→ **Data to examine**:
◇ ◇ ◇
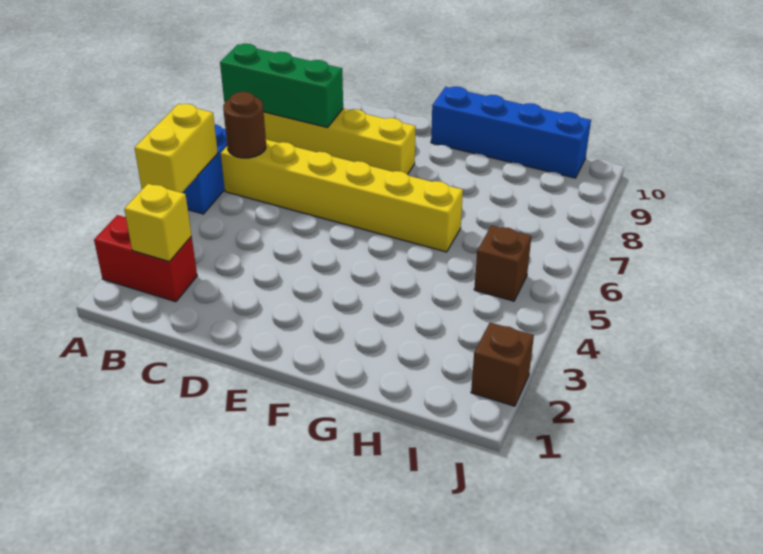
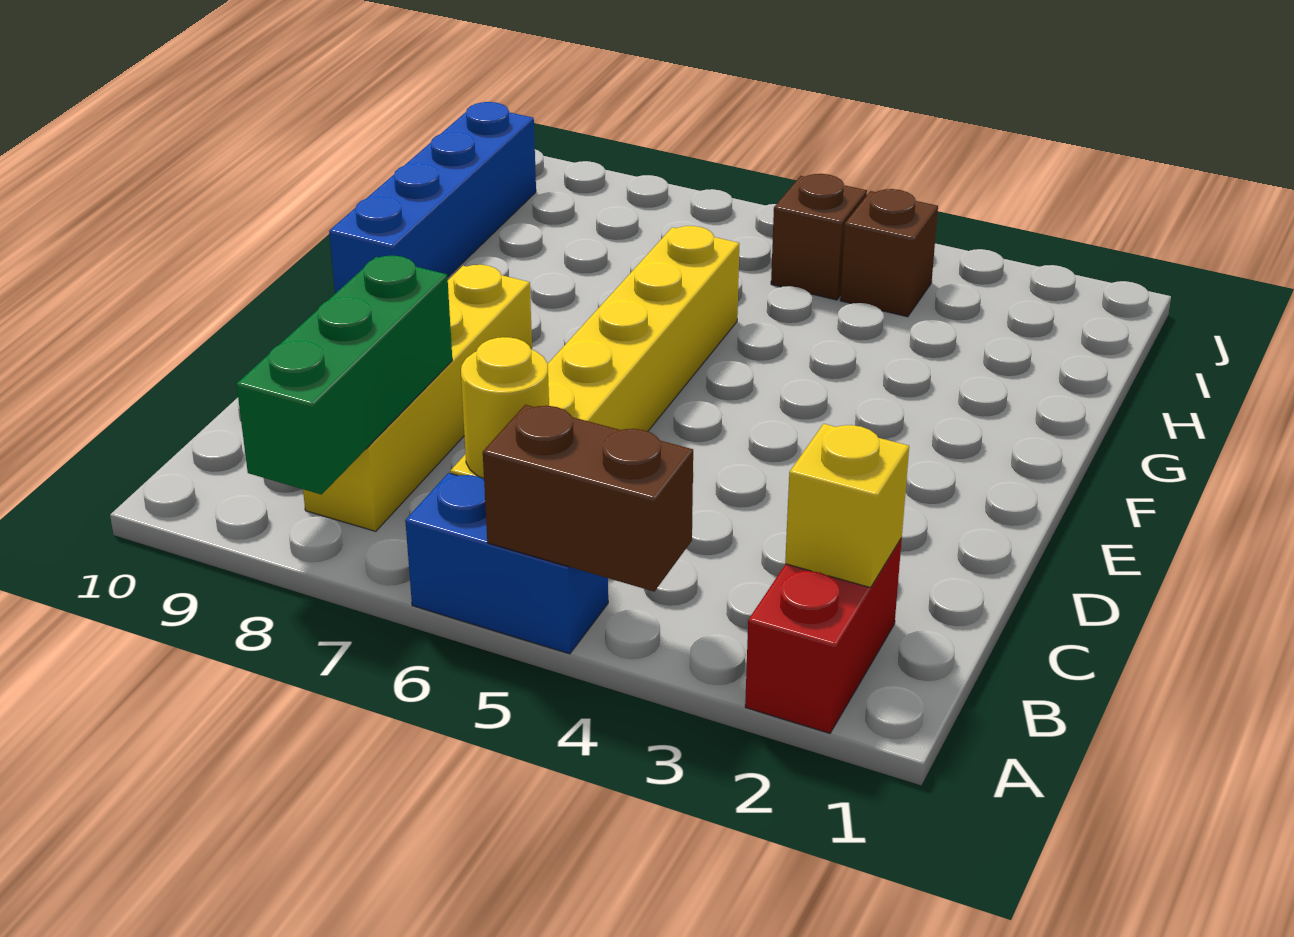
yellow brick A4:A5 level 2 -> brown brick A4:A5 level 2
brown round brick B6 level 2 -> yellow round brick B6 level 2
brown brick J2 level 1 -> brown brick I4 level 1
◇ ◇ ◇
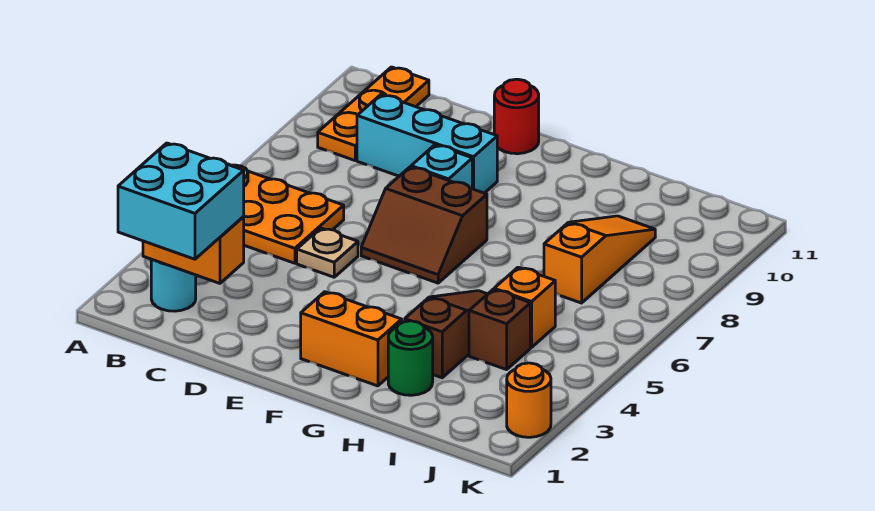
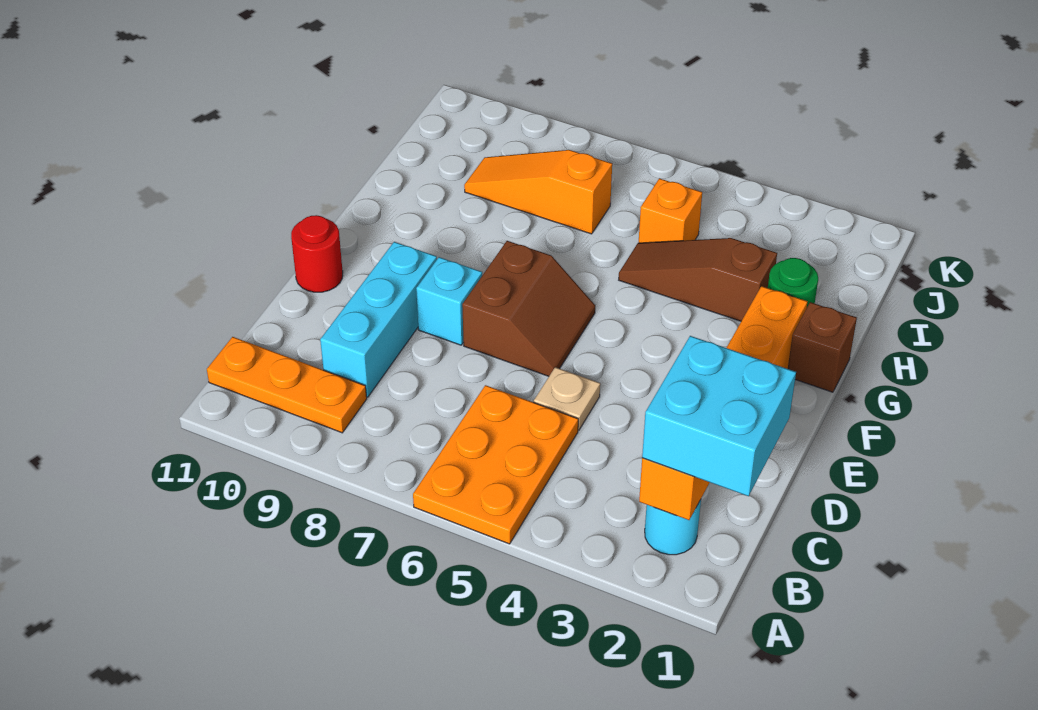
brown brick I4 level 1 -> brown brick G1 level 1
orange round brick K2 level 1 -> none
◇ ◇ ◇
→ **Exercise aim**: Produce a word-for-word copy of everything above from the line holding "yellow brick A4:A5" down to the line holding "brown brick J2", with both of those lines kept.

→ **Worked solution**:
yellow brick A4:A5 level 2 -> brown brick A4:A5 level 2
brown round brick B6 level 2 -> yellow round brick B6 level 2
brown brick J2 level 1 -> brown brick I4 level 1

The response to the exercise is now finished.